Closed polygon outlines:

____

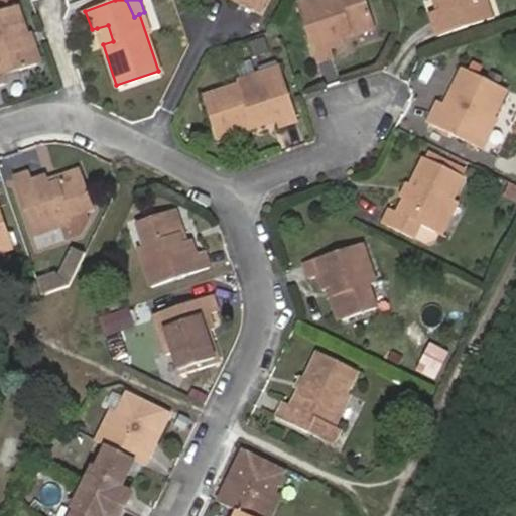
[(242,0),(259,9),(263,0),(242,0)]
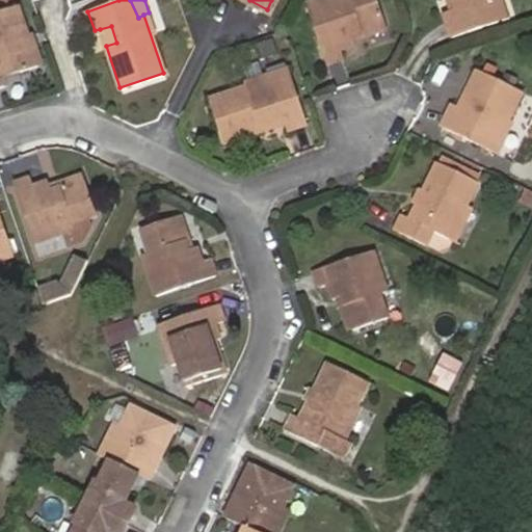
[(353,0),(331,0),(309,7),(328,69),(341,65),(338,54),(352,50),(350,43),(381,31),(371,0),(353,0)]
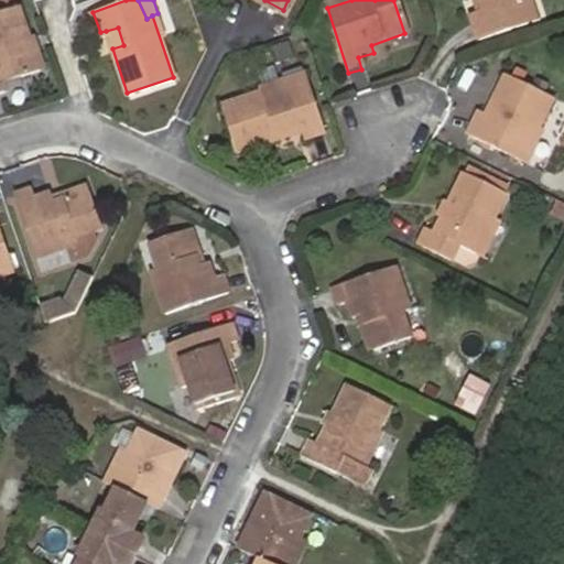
[(475,0),(466,0),(470,11),(478,8),(475,0)]
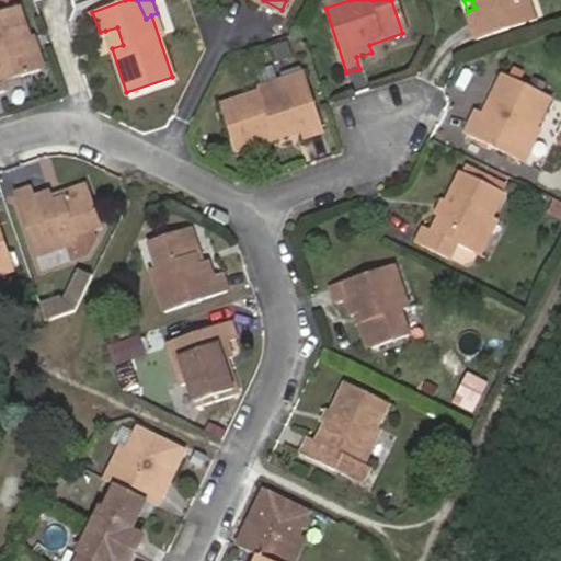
[(472,0),(476,8),(468,11),(465,12),(472,37),(524,22),(516,0),(472,0)]
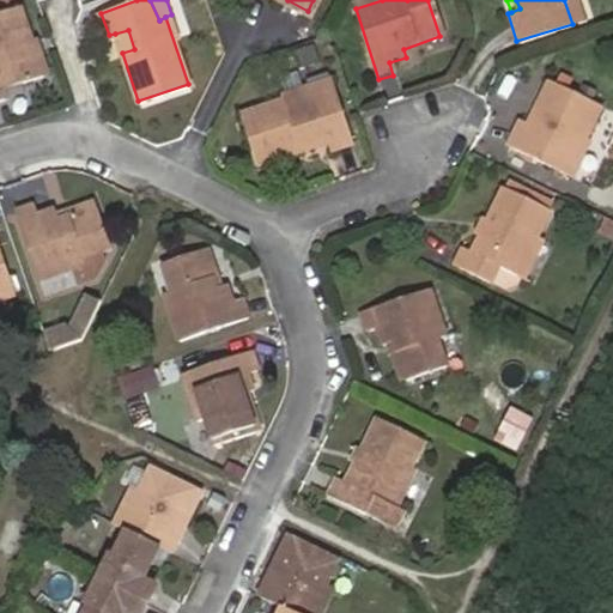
[(572,0),(564,0),(572,24),(581,20),(572,0)]
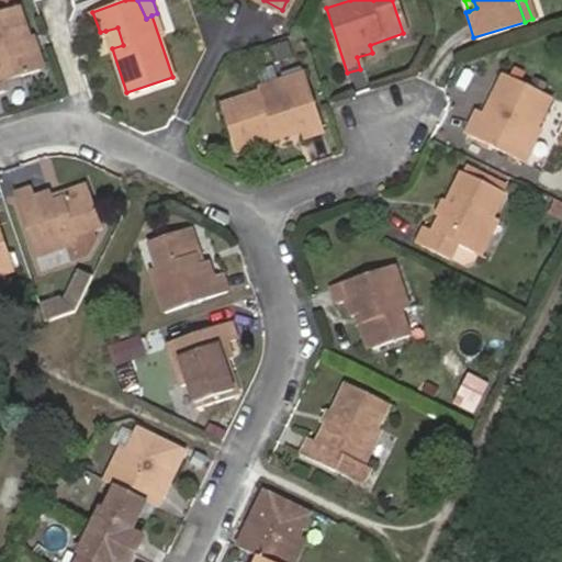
[(10,18),(0,20),(0,82),(26,75),(10,18)]
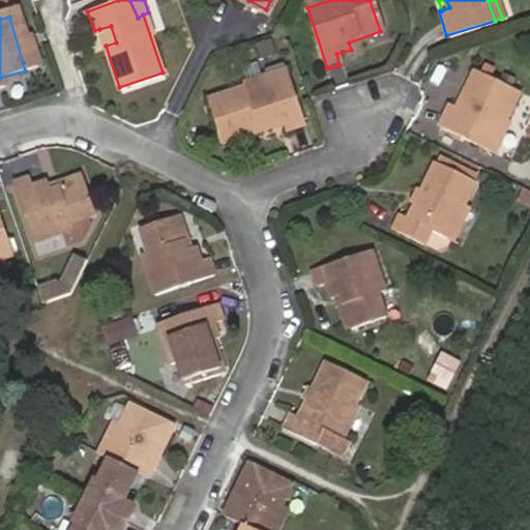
[(111,26),(99,29),(106,46),(116,42),(111,26)]
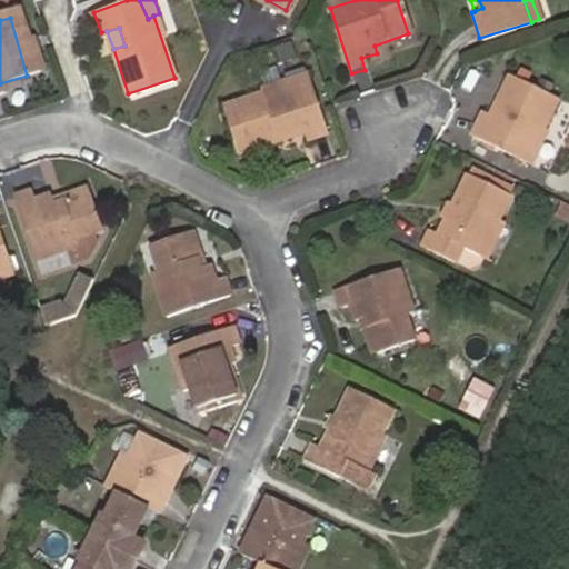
[(285,75),(287,81),(288,88),(310,81),(307,69),(307,68),(285,75)]
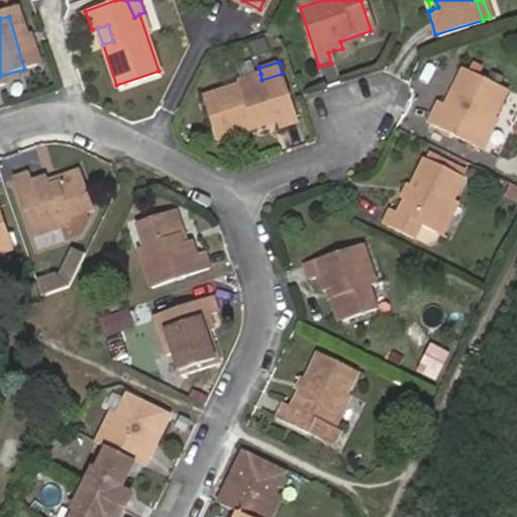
[(425,120),(471,142),(487,108),(493,112),(506,84),(463,62),(444,100),(437,97),(425,120)]
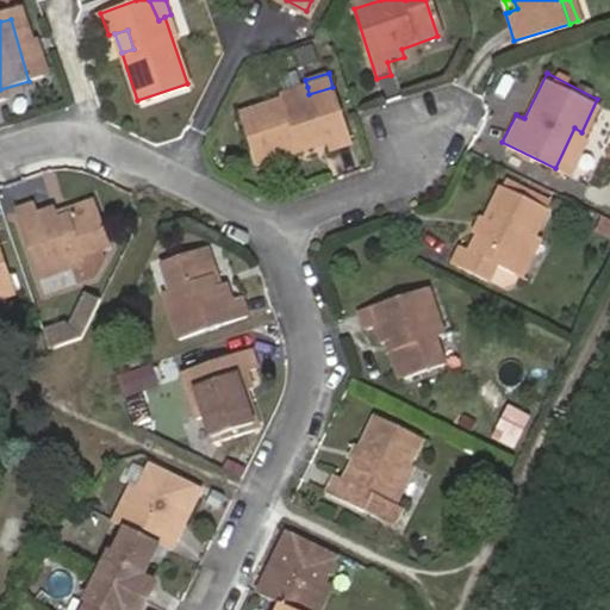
[(309,94),(307,87),(241,107),(256,157),(298,144),(294,136),(313,130),(316,139),(318,147),(349,137),(332,87),(309,94)]
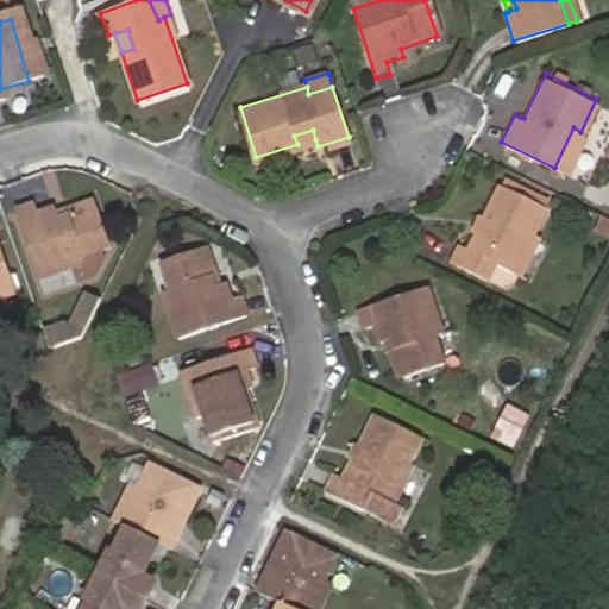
[(573,127),(554,168),(562,171),(581,132),(573,127)]
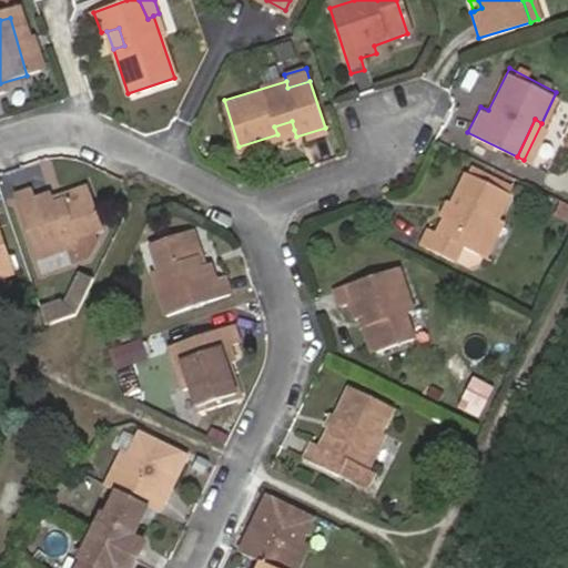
[(274,127),(277,134),(294,130),(292,121),(274,127)]
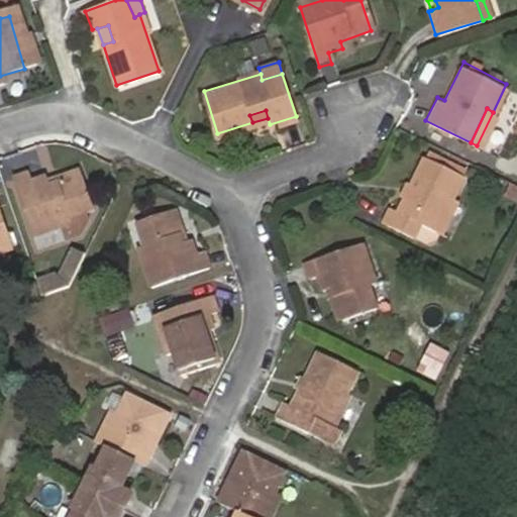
[(426,224),(453,168),(417,150),(390,204),(384,201),(377,215),(406,229),(412,218),(426,224)]
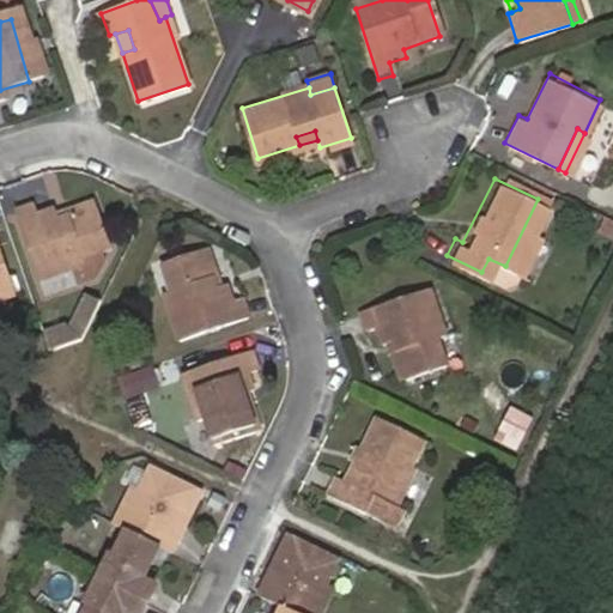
[(95,202),(58,216),(61,226),(98,213),(95,202)]
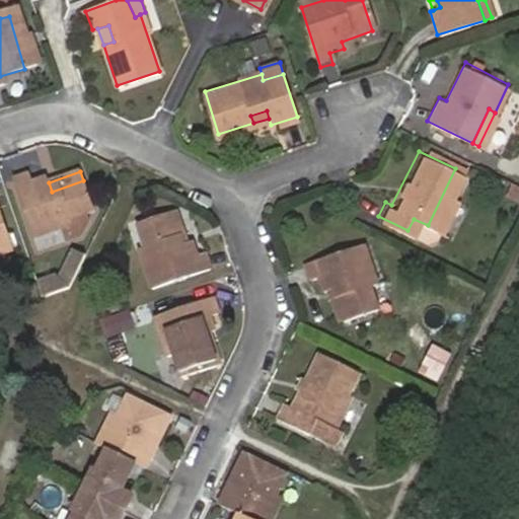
[(52,192),(49,182),(48,178),(30,186),(27,173),(19,176),(40,238),(66,230),(77,226),(75,218),(87,214),(92,212),(83,180),(52,192)]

____

WHAT IS BEING ASKED →
Once the pictures are dropped, repeat the data above exactly.

EXERCISE SOLUTION →
[(242,0),(259,9),(263,0),(242,0)]
[(353,0),(331,0),(309,7),(328,69),(341,65),(338,54),(352,50),(350,43),(381,31),(371,0),(353,0)]
[(475,0),(466,0),(470,11),(478,8),(475,0)]
[(472,0),(476,8),(468,11),(465,12),(472,37),(524,22),(516,0),(472,0)]
[(572,0),(564,0),(572,24),(581,20),(572,0)]
[(10,18),(0,20),(0,82),(26,75),(10,18)]
[(111,26),(99,29),(106,46),(116,42),(111,26)]
[(285,75),(287,81),(288,88),(310,81),(307,69),(307,68),(285,75)]
[(425,120),(471,142),(487,108),(493,112),(506,84),(463,62),(444,100),(437,97),(425,120)]
[(309,94),(307,87),(241,107),(256,157),(298,144),(294,136),(313,130),(316,139),(318,147),(349,137),(332,87),(309,94)]
[(573,127),(554,168),(562,171),(581,132),(573,127)]
[(274,127),(277,134),(294,130),(292,121),(274,127)]
[(426,224),(453,168),(417,150),(390,204),(384,201),(377,215),(406,229),(412,218),(426,224)]
[(95,202),(58,216),(61,226),(98,213),(95,202)]
[(52,192),(49,182),(48,178),(30,186),(27,173),(19,176),(40,238),(66,230),(77,226),(75,218),(87,214),(92,212),(83,180),(52,192)]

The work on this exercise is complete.